Records shown START
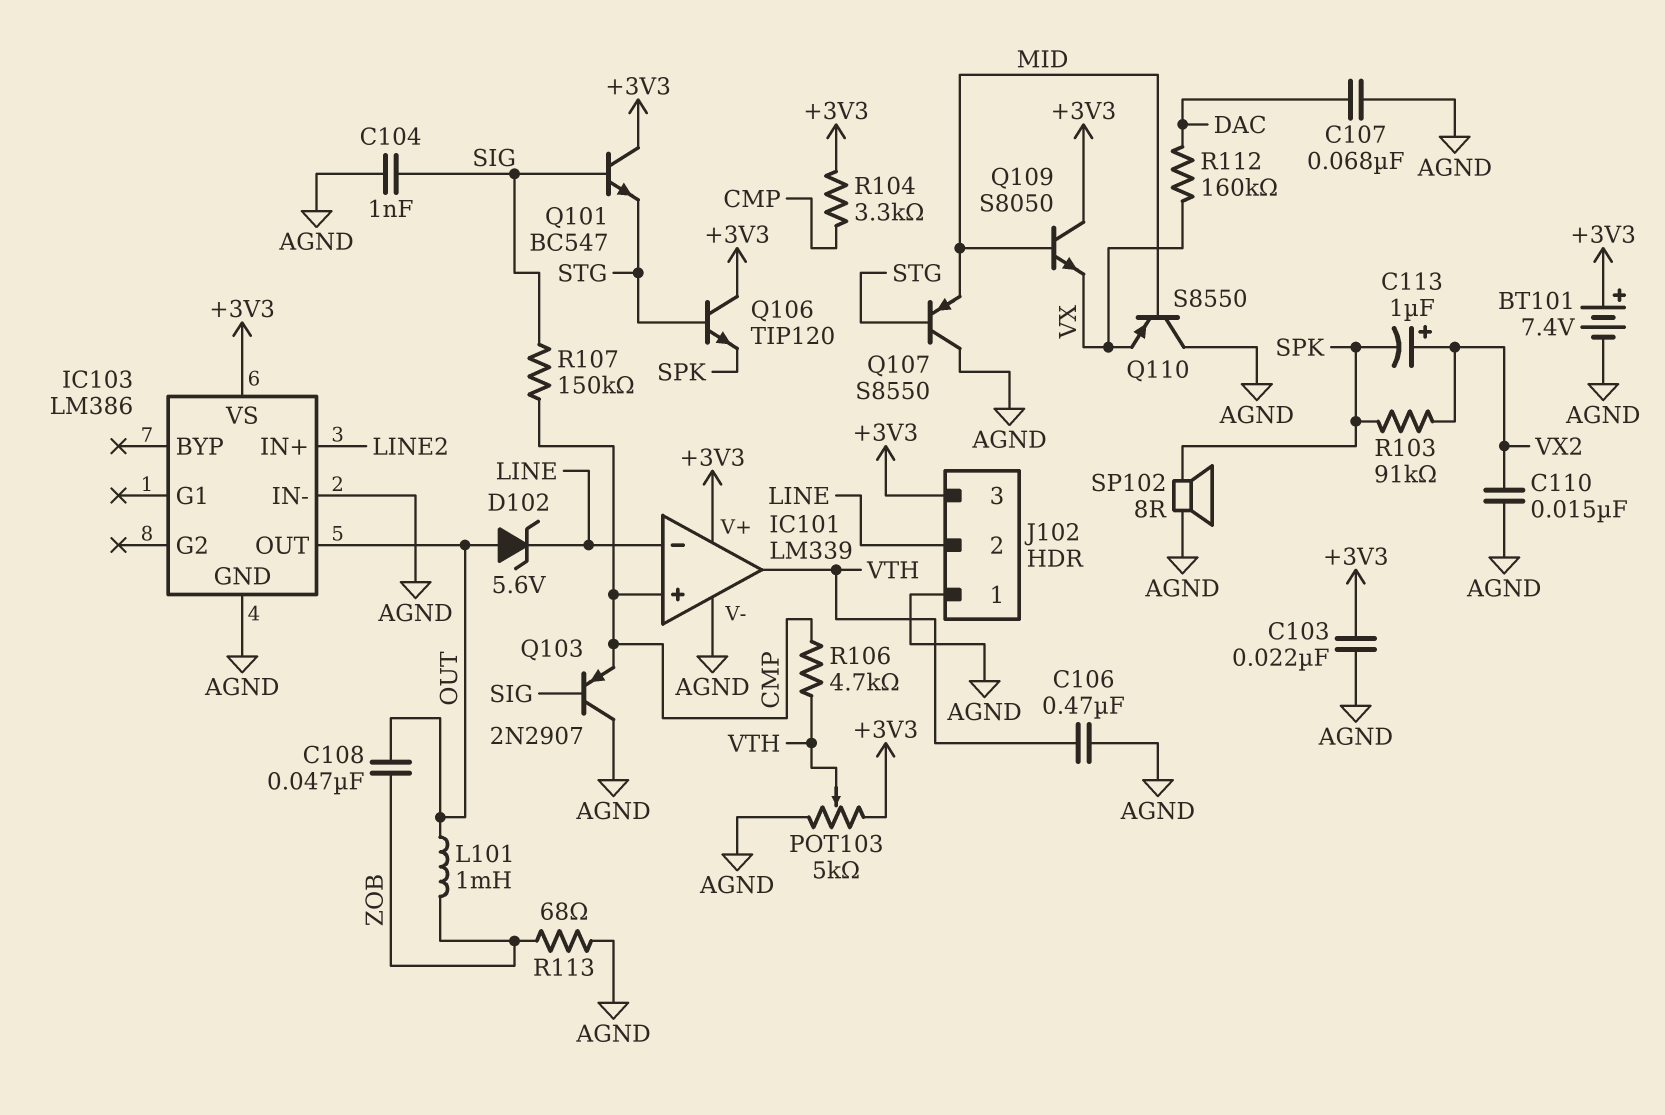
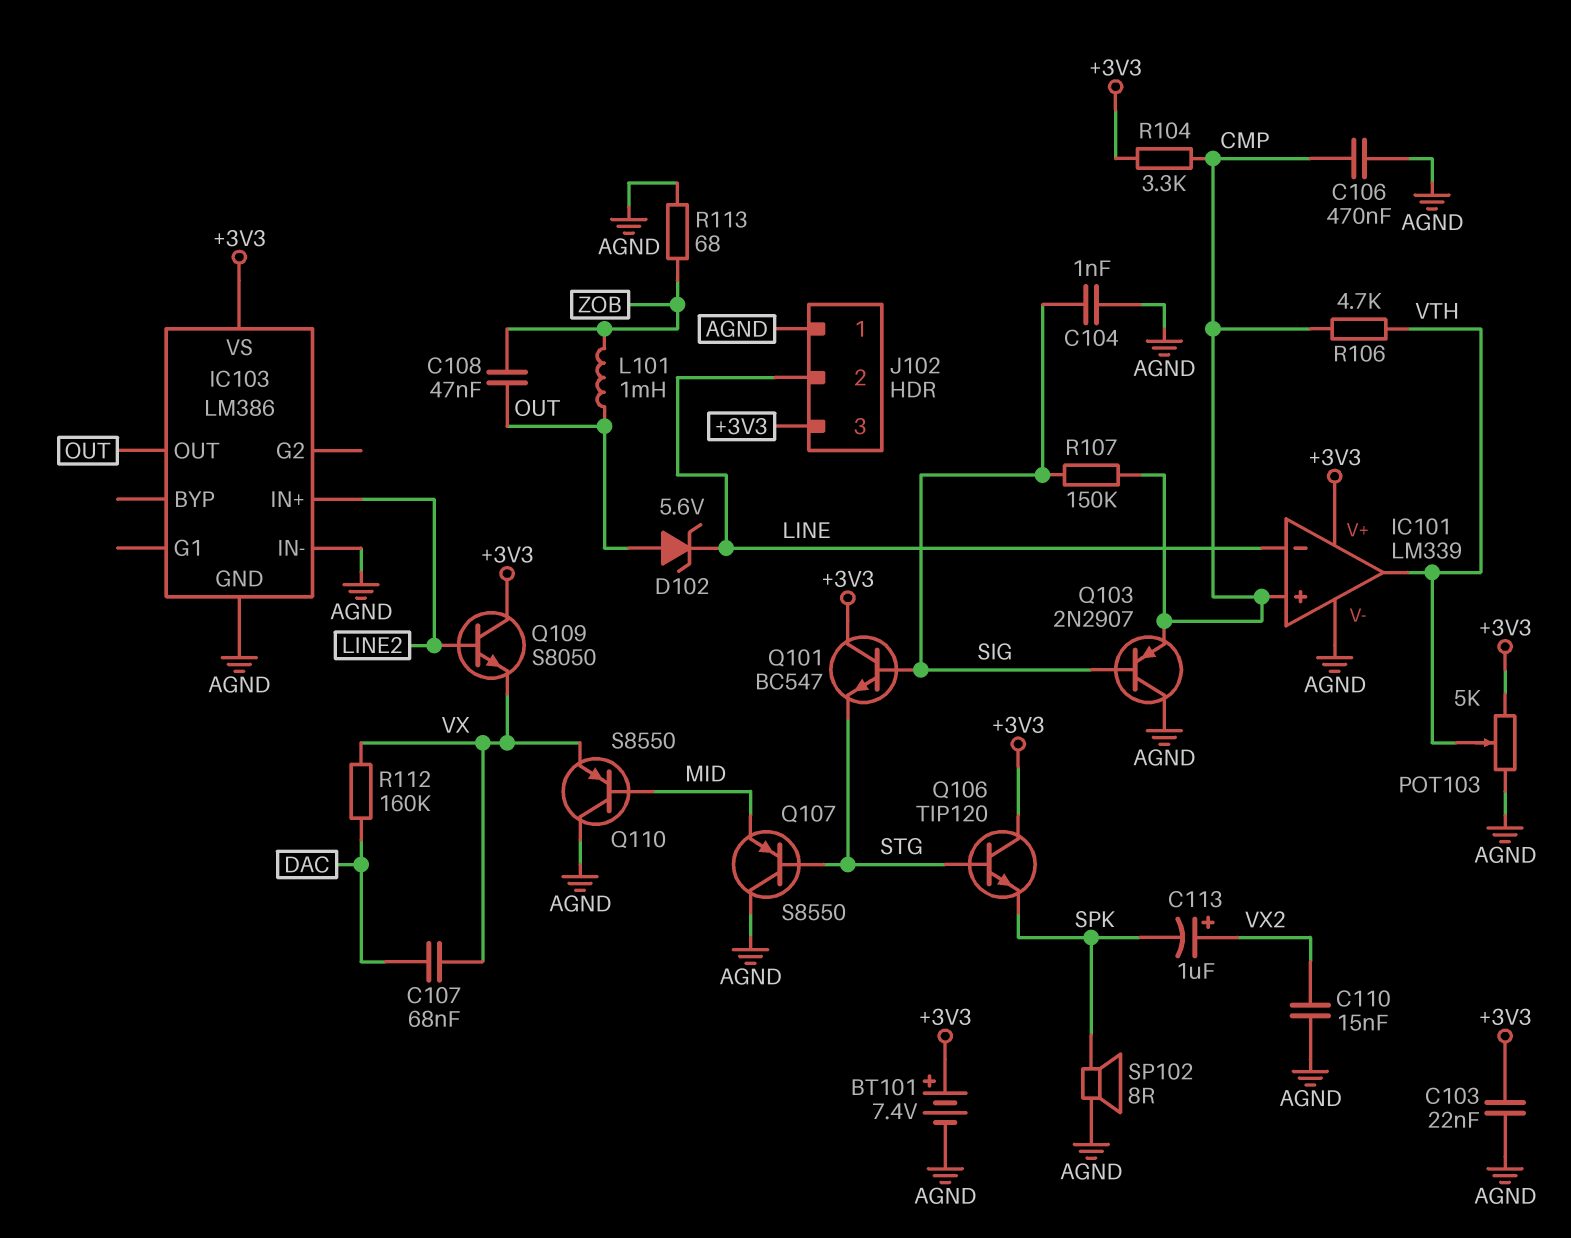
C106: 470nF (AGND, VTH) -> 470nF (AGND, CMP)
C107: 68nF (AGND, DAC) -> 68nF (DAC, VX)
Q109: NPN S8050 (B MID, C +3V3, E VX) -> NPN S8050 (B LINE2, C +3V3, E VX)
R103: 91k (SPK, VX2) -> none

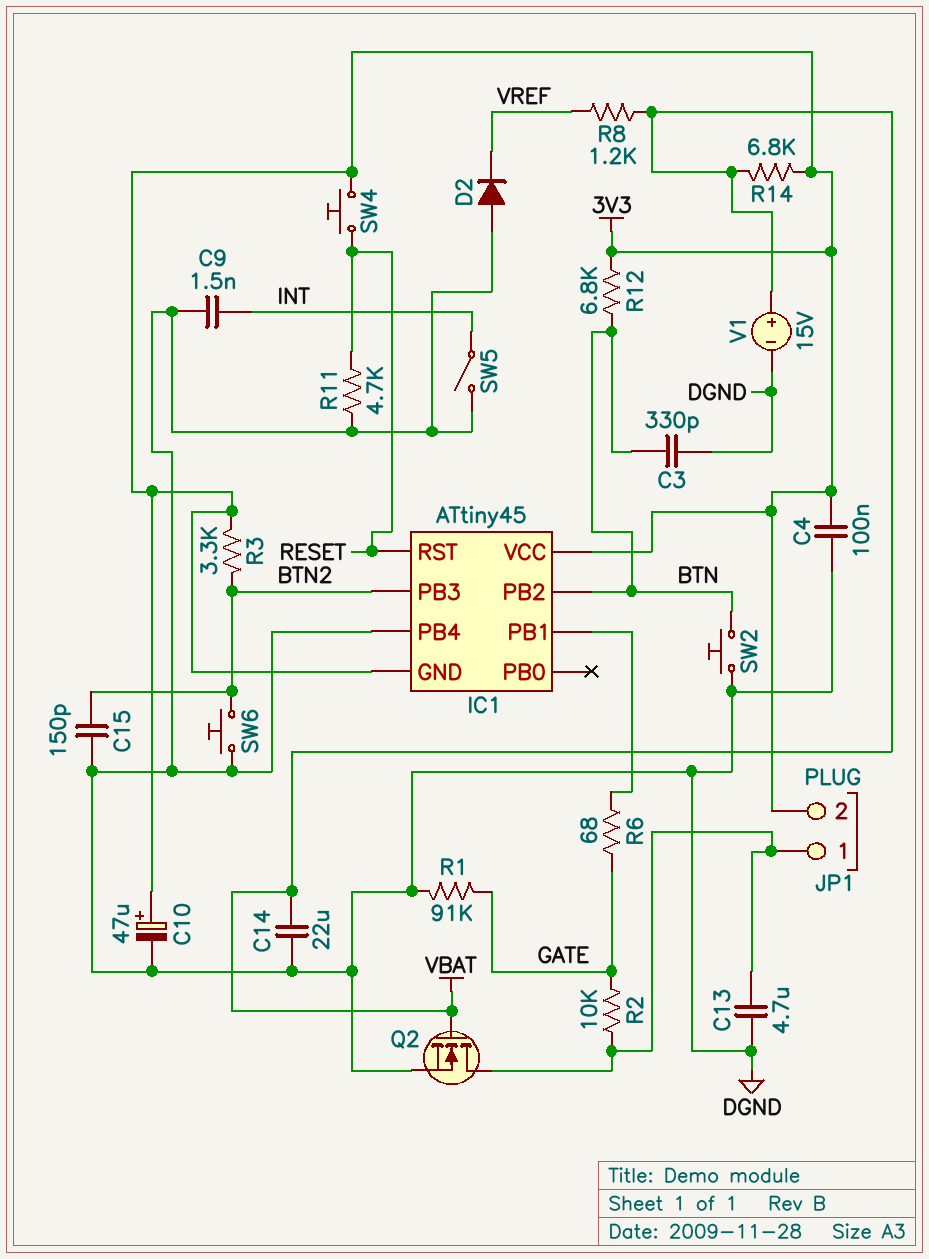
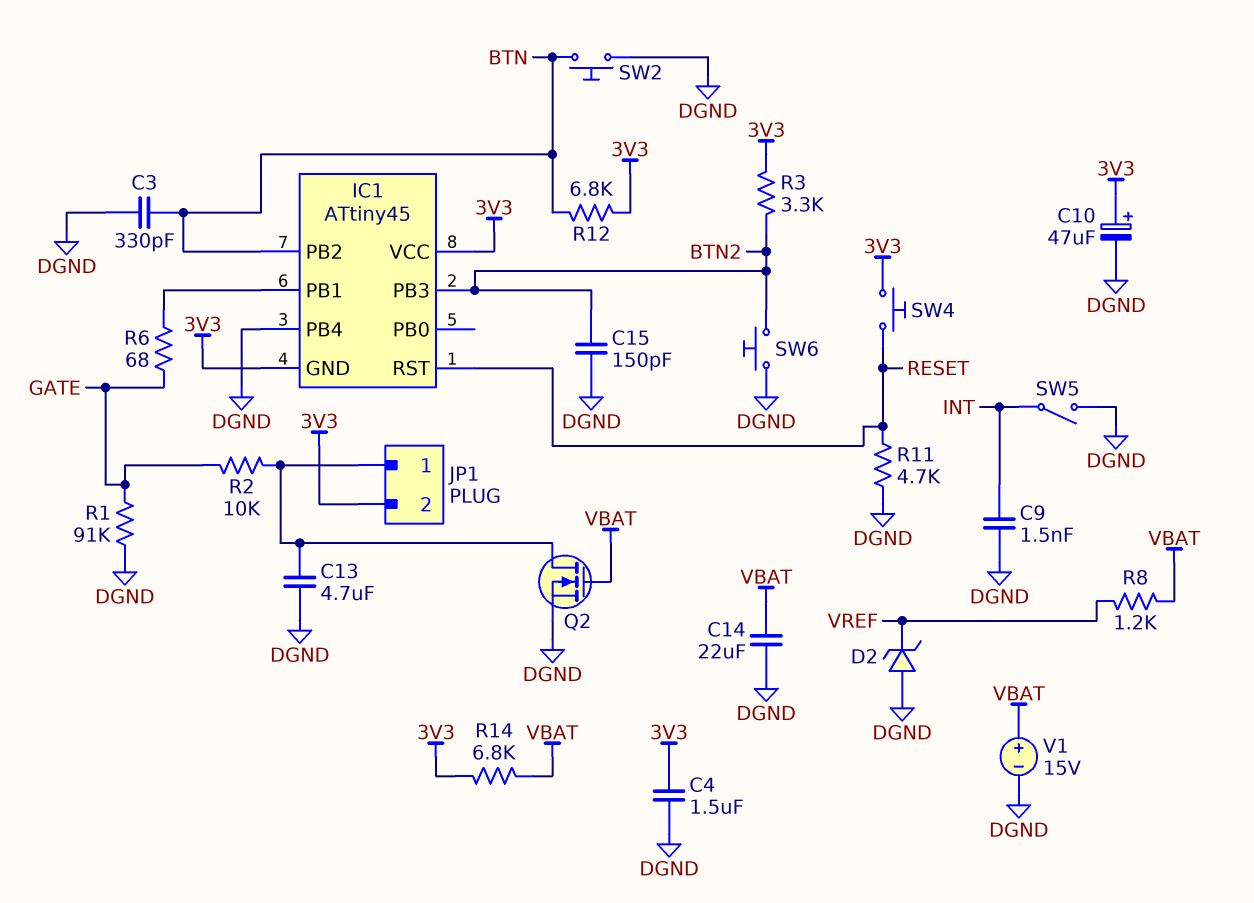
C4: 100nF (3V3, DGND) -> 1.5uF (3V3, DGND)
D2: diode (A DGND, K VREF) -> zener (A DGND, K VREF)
Records shown END
What is required
Give back the material word for word, leaving out its pictures.

Worked solution
C106: 470nF (AGND, VTH) -> 470nF (AGND, CMP)
C107: 68nF (AGND, DAC) -> 68nF (DAC, VX)
Q109: NPN S8050 (B MID, C +3V3, E VX) -> NPN S8050 (B LINE2, C +3V3, E VX)
R103: 91k (SPK, VX2) -> none

C4: 100nF (3V3, DGND) -> 1.5uF (3V3, DGND)
D2: diode (A DGND, K VREF) -> zener (A DGND, K VREF)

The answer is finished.